# YOUR TASK
Give the entries back exactly as they stand, but without pictures.
DATA FOR ANALYSIS Block Start
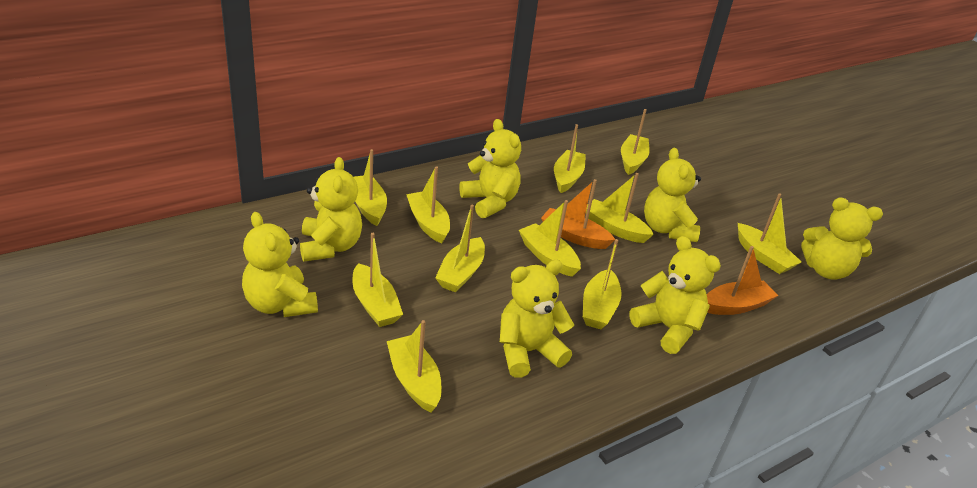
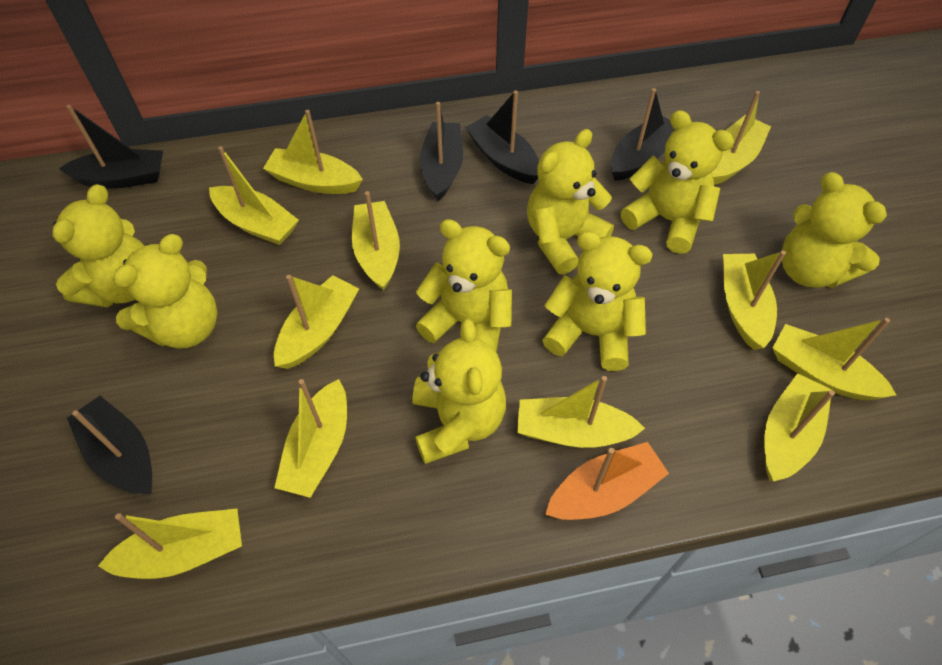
black boat: 0 -> 5
orange boat: 2 -> 1
yellow teddy bear: 7 -> 8

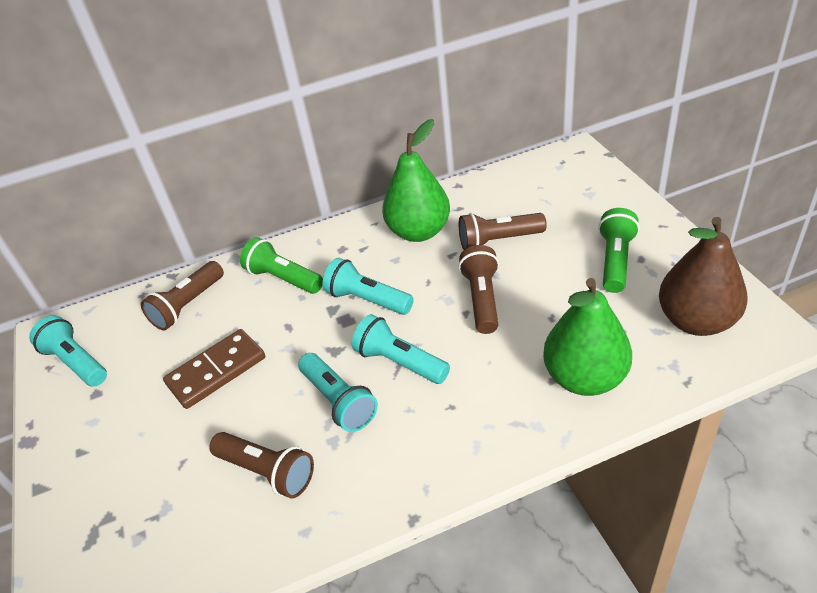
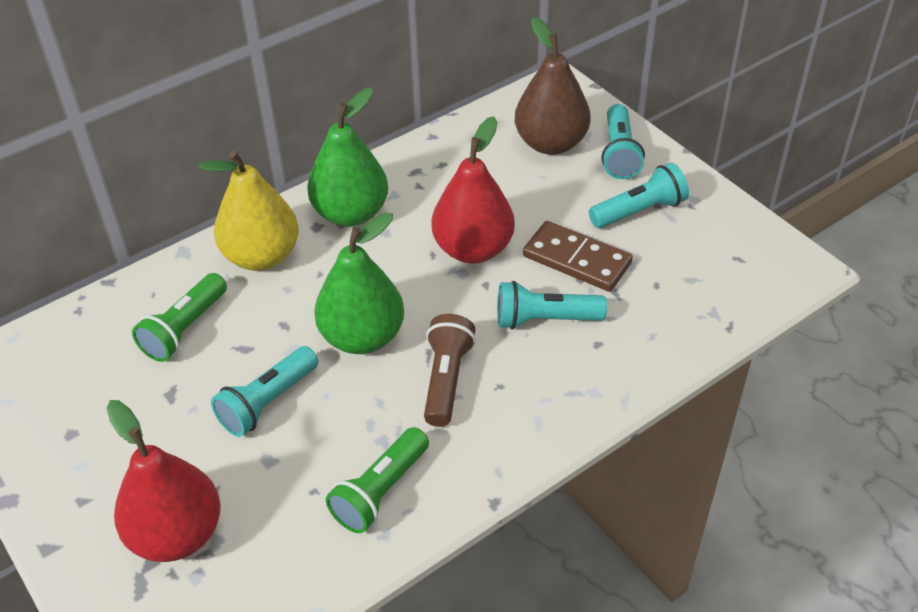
brown flashlight: 4 -> 1
red pear: 0 -> 2
yellow pear: 0 -> 1

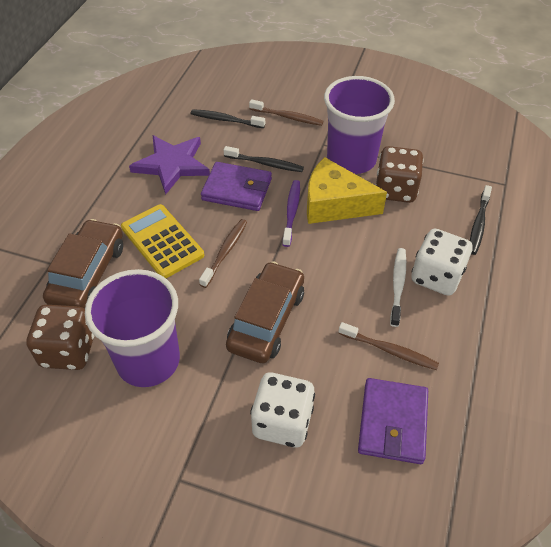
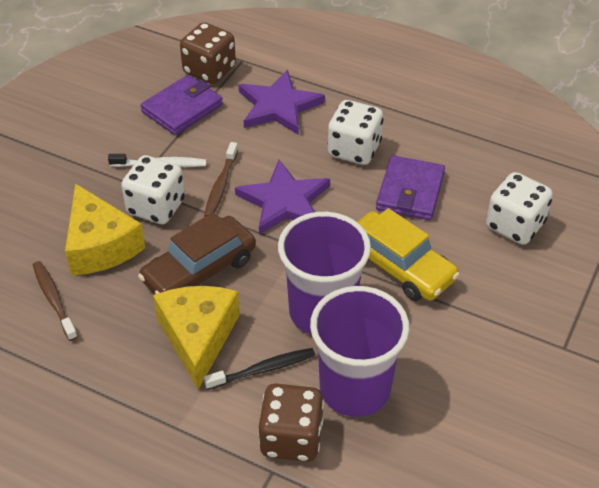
black toothbrush: 3 -> 1
brown car: 2 -> 1
brown toothbrush: 3 -> 2
purple star: 1 -> 2
purple toothbrush: 1 -> 0
white dice: 2 -> 3
yellow calculator: 1 -> 0
yellow car: 0 -> 1
yellow cheese: 1 -> 2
DATA FOR ANALYSIS Block End
# RESPONSE FOR THIS EXERCISE
black boat: 0 -> 5
orange boat: 2 -> 1
yellow teddy bear: 7 -> 8

brown flashlight: 4 -> 1
red pear: 0 -> 2
yellow pear: 0 -> 1

black toothbrush: 3 -> 1
brown car: 2 -> 1
brown toothbrush: 3 -> 2
purple star: 1 -> 2
purple toothbrush: 1 -> 0
white dice: 2 -> 3
yellow calculator: 1 -> 0
yellow car: 0 -> 1
yellow cheese: 1 -> 2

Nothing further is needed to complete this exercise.